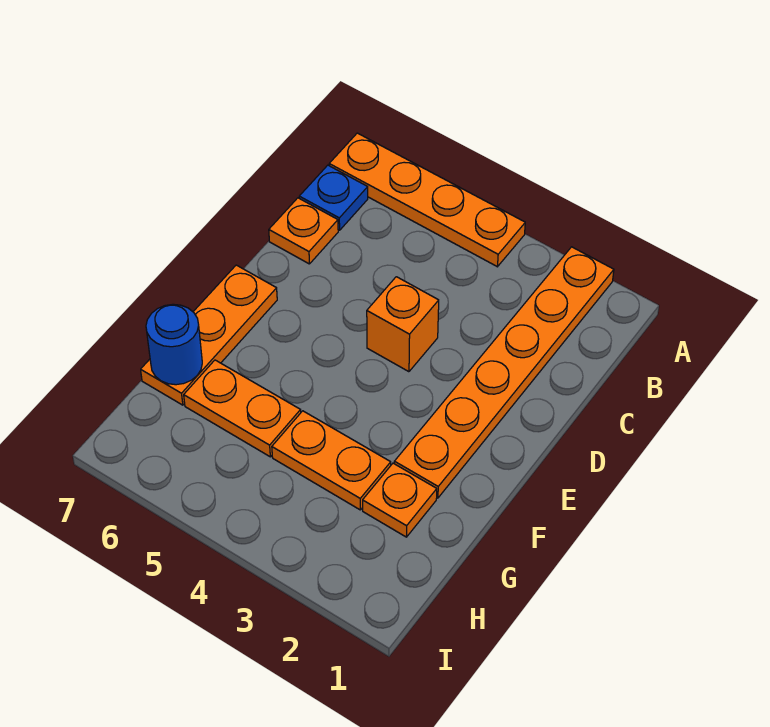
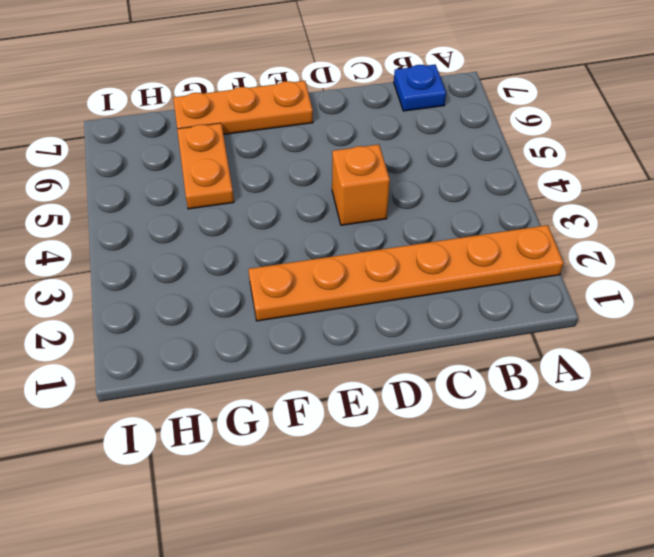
none -> orange plate A4:A7 level 1
none -> orange plate C7 level 1

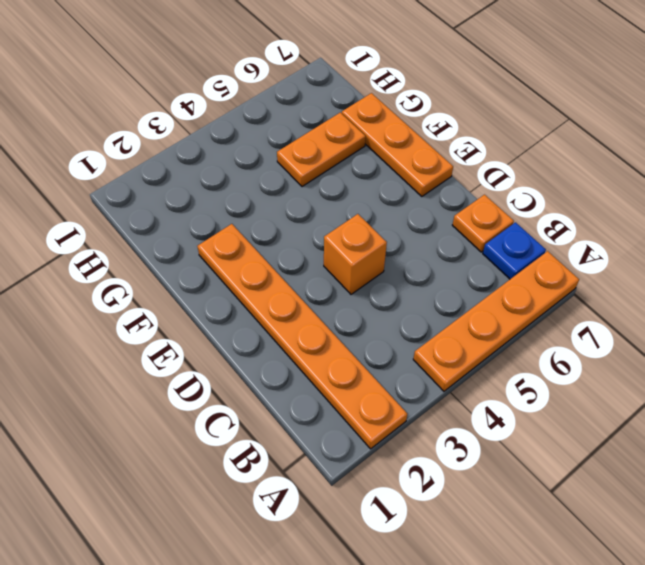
none -> orange plate G2 level 1
none -> orange plate G3:G4 level 1

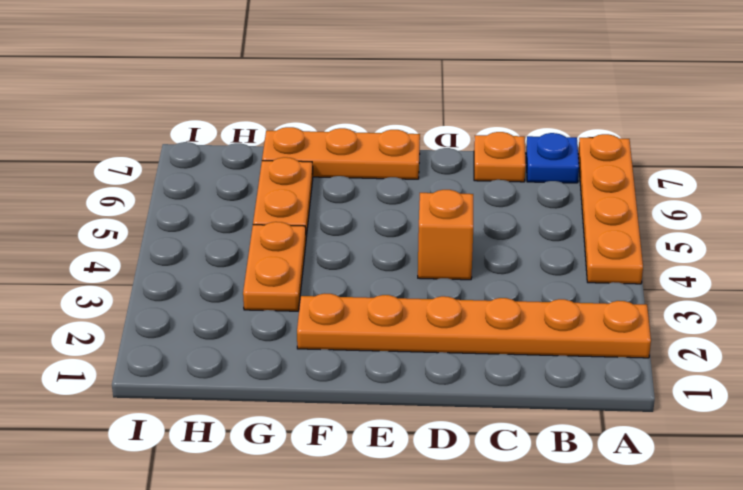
none -> orange plate G2 level 1
none -> blue round brick G7 level 2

ABOUT THIS TASK. Go through the entries above and write them out again exactly, images left behind.

TASK SOLUTION.
none -> orange plate A4:A7 level 1
none -> orange plate C7 level 1

none -> orange plate G2 level 1
none -> orange plate G3:G4 level 1

none -> orange plate G2 level 1
none -> blue round brick G7 level 2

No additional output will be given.